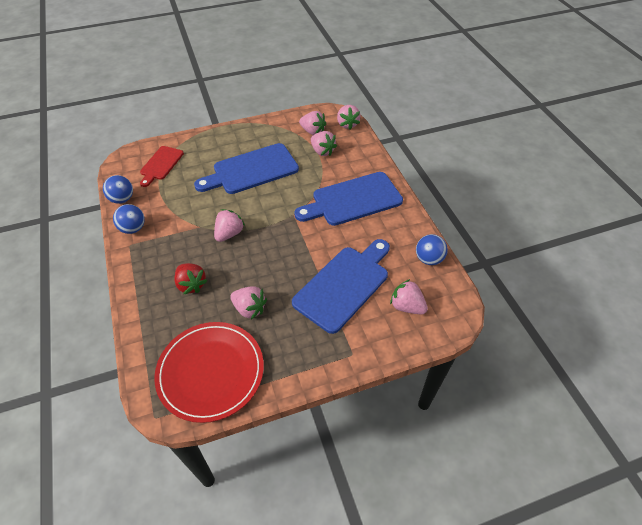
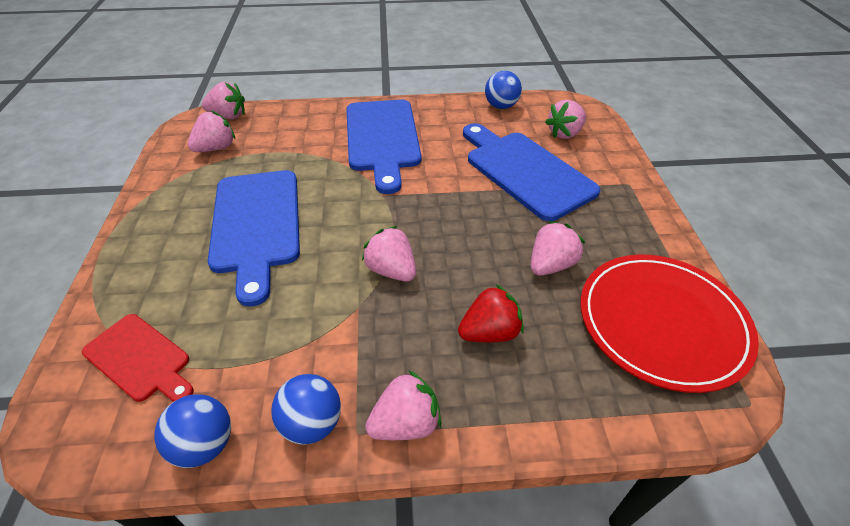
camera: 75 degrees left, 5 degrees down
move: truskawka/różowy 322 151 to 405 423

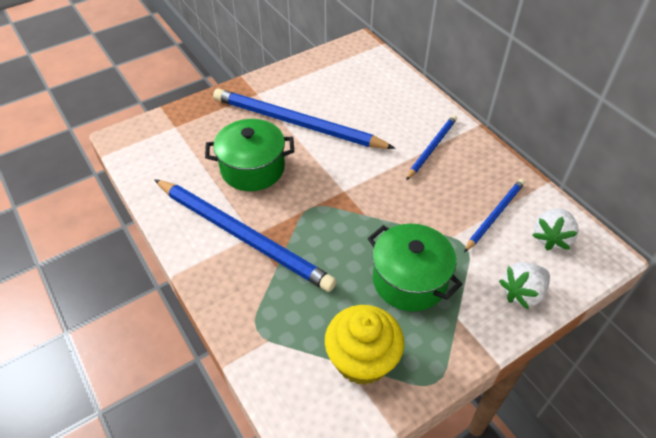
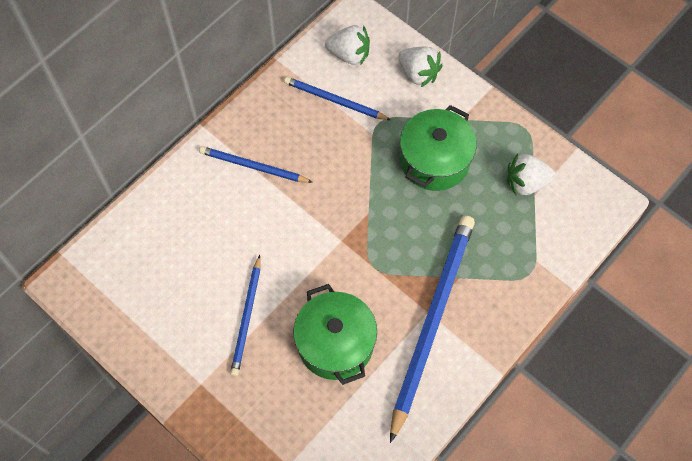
camera: 105 degrees left, 15 degrees up
replace: muffinka/żółty 362 359 to truskawka/biały 526 183
resize: ołówek/niebieski 297 123 = 247 317 x0.52

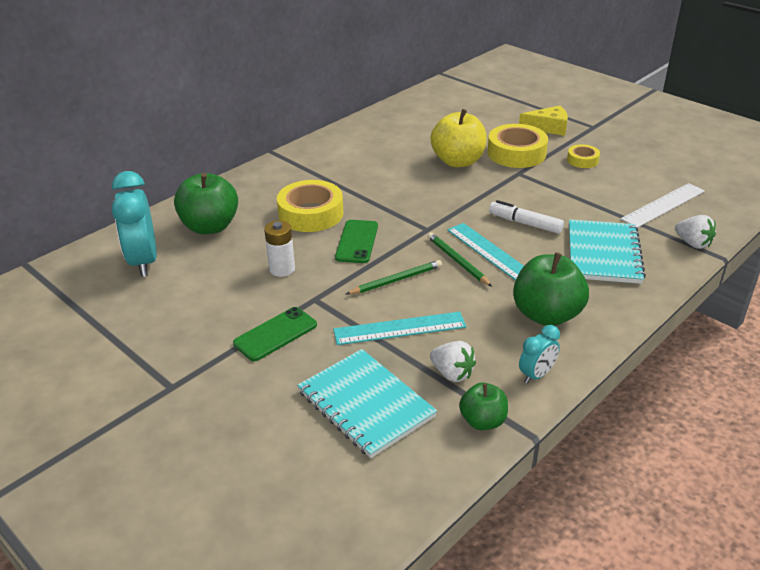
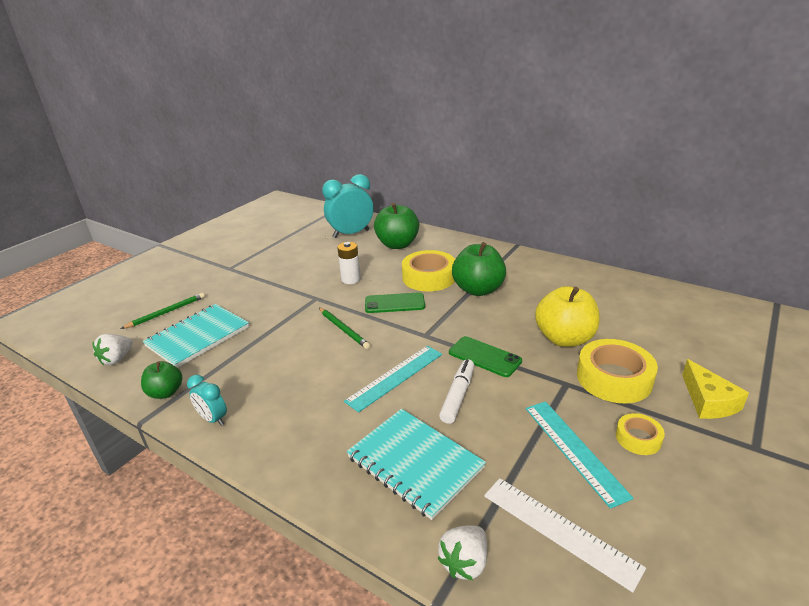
camera: 80 degrees right, 5 degrees down
move: telefon/zielony 275 334 to 484 356; linijka/turkusowy 399 328 to 574 450; ołówek/zielony 457 261 to 166 312; truskawka/biały 452 373 to 117 359; jabłko/zielony 546 315 to 478 290
rotate: zeszyt/turkusowy 603 253 = 415 463 45 degrees clockwise

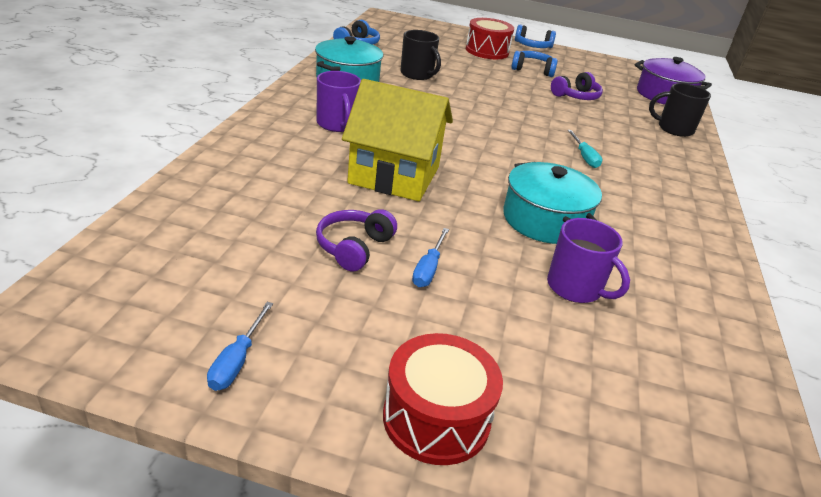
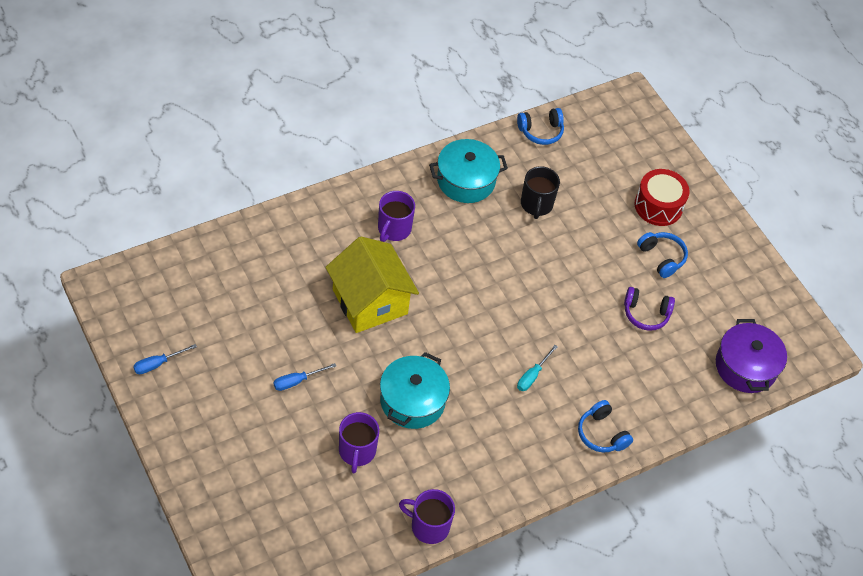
camera: 45 degrees right, 20 degrees up
delete: słuchawki/fioletowy 354 247; bęben/czerwony 436 418; kubek/czarny 674 129
insert: kubek/fioletowy 429 526
move: słuchawki/niebieski 532 46 to 601 434

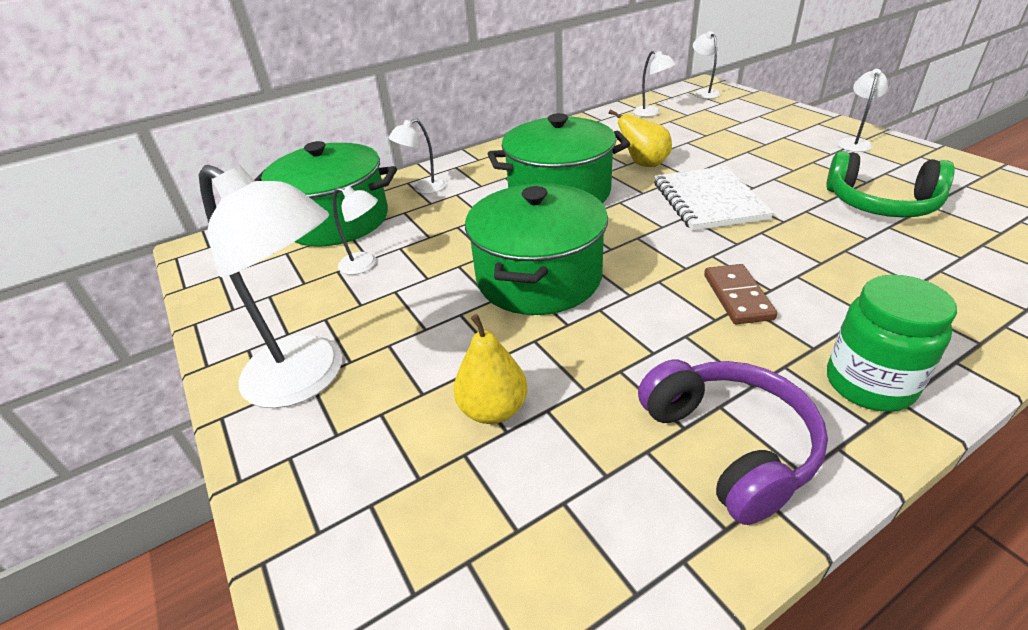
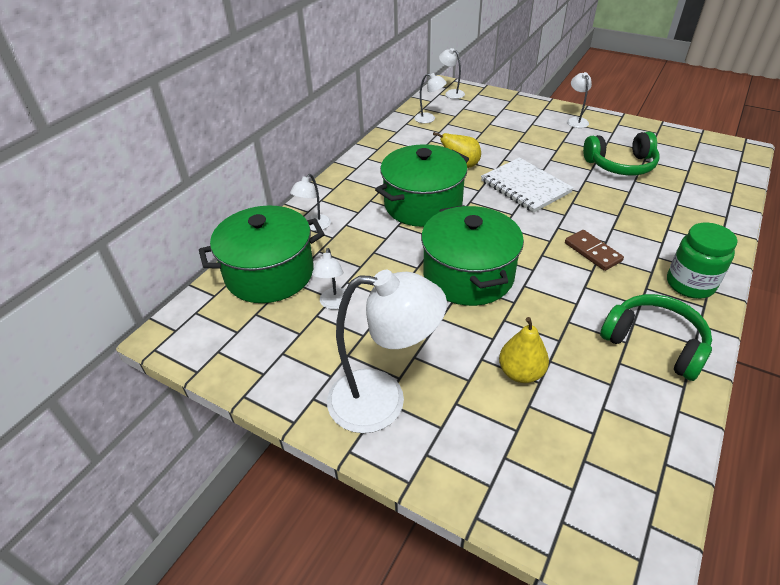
camera: 30 degrees left, 5 degrees up
recolor: słuchawki/fioletowy 729 445 to słuchawki/zielony 654 343
rotate: lampka/biały 365 265 = 334 303 105 degrees clockwise

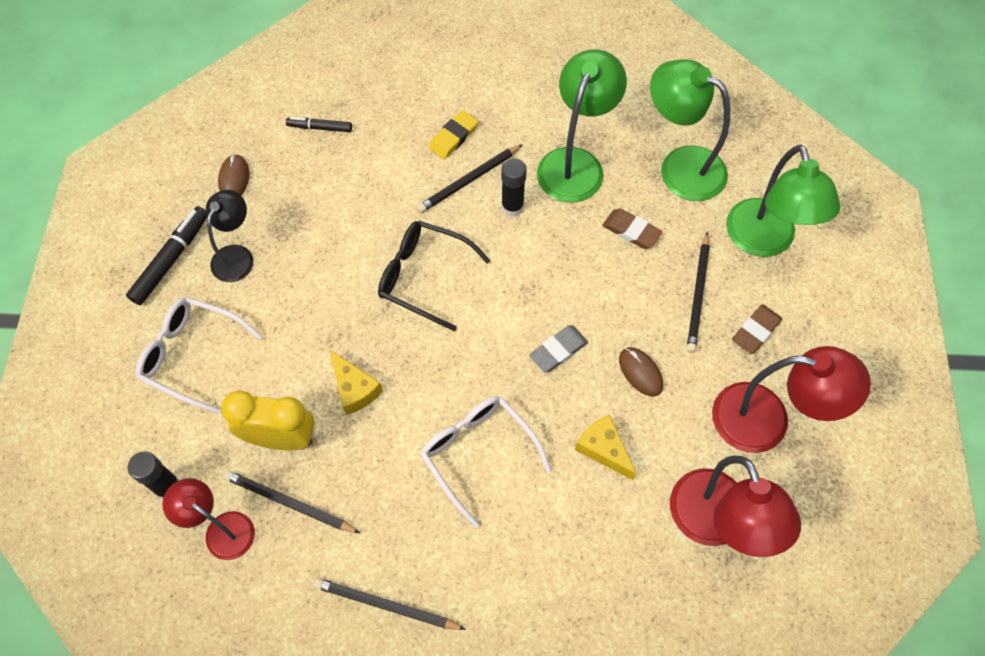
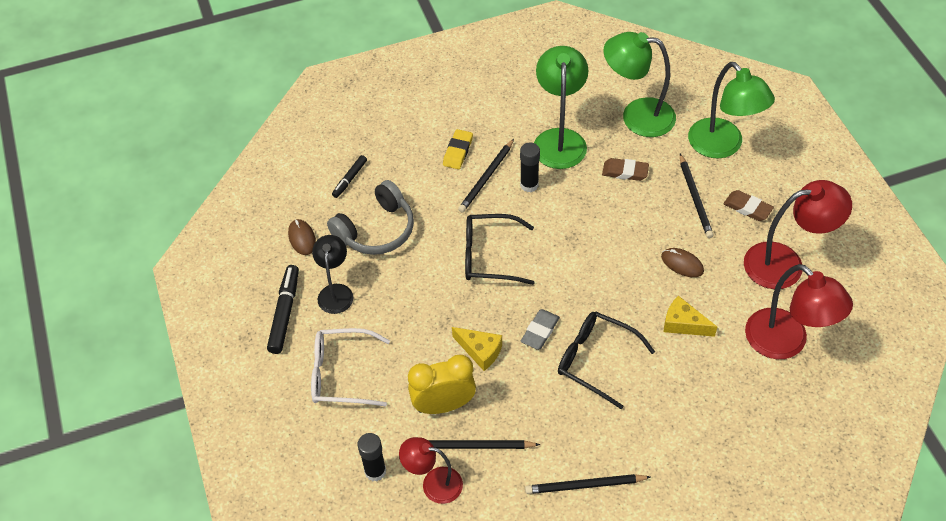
camera: 20 degrees left, 10 degrees down
insert: słuchawki/szary 376 230
move: gumka do mazania/szary 558 350 to 540 331
recolor: okulary/biały 478 453 to okulary/czarny 595 360
rotate: flamaster/czarny 320 128 = 350 179 45 degrees counterclockwise; gumka do mazania/brązowy 755 331 = 747 208 75 degrees counterclockwise

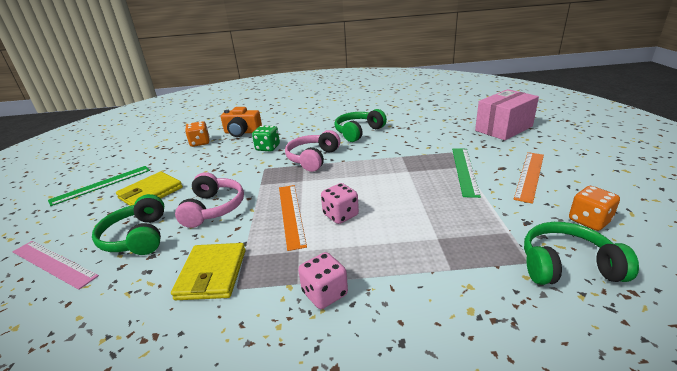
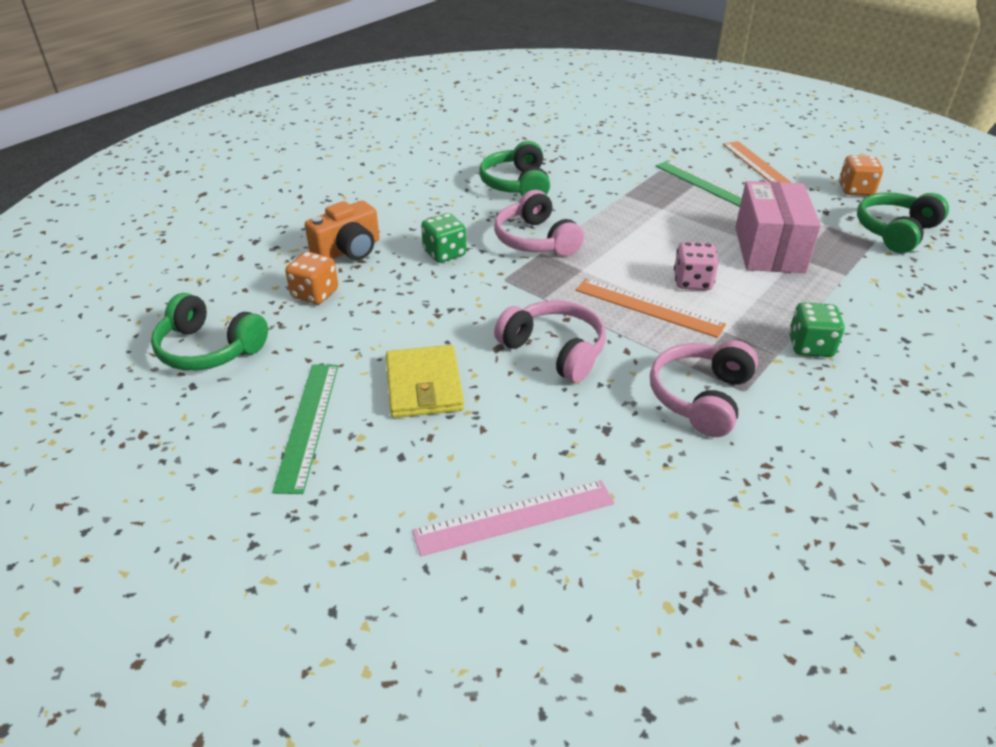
camera: 50 degrees left, 10 degrees up
move: słuchawki/zielony 137 237 to 209 349; pudełko/różowy 503 128 to 769 249
replace: portfel/żółty 212 274 to słuchawki/różowy 701 397
recolor: kostka do gry/różowy 325 293 to kostka do gry/zielony 810 346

□ □ □

:: Work instruction ::
The result should be an exact copy of the material, containing no pictures.

:: Exercise response ::
camera: 75 degrees left, 5 degrees down
move: truskawka/różowy 322 151 to 405 423

camera: 105 degrees left, 15 degrees up
replace: muffinka/żółty 362 359 to truskawka/biały 526 183
resize: ołówek/niebieski 297 123 = 247 317 x0.52

camera: 80 degrees right, 5 degrees down
move: telefon/zielony 275 334 to 484 356; linijka/turkusowy 399 328 to 574 450; ołówek/zielony 457 261 to 166 312; truskawka/biały 452 373 to 117 359; jabłko/zielony 546 315 to 478 290
rotate: zeszyt/turkusowy 603 253 = 415 463 45 degrees clockwise

camera: 45 degrees right, 20 degrees up
delete: słuchawki/fioletowy 354 247; bęben/czerwony 436 418; kubek/czarny 674 129
insert: kubek/fioletowy 429 526
move: słuchawki/niebieski 532 46 to 601 434

camera: 30 degrees left, 5 degrees up
recolor: słuchawki/fioletowy 729 445 to słuchawki/zielony 654 343
rotate: lampka/biały 365 265 = 334 303 105 degrees clockwise

camera: 20 degrees left, 10 degrees down
insert: słuchawki/szary 376 230
move: gumka do mazania/szary 558 350 to 540 331
recolor: okulary/biały 478 453 to okulary/czarny 595 360
rotate: flamaster/czarny 320 128 = 350 179 45 degrees counterclockwise; gumka do mazania/brązowy 755 331 = 747 208 75 degrees counterclockwise

camera: 50 degrees left, 10 degrees up
move: słuchawki/zielony 137 237 to 209 349; pudełko/różowy 503 128 to 769 249
replace: portfel/żółty 212 274 to słuchawki/różowy 701 397
recolor: kostka do gry/różowy 325 293 to kostka do gry/zielony 810 346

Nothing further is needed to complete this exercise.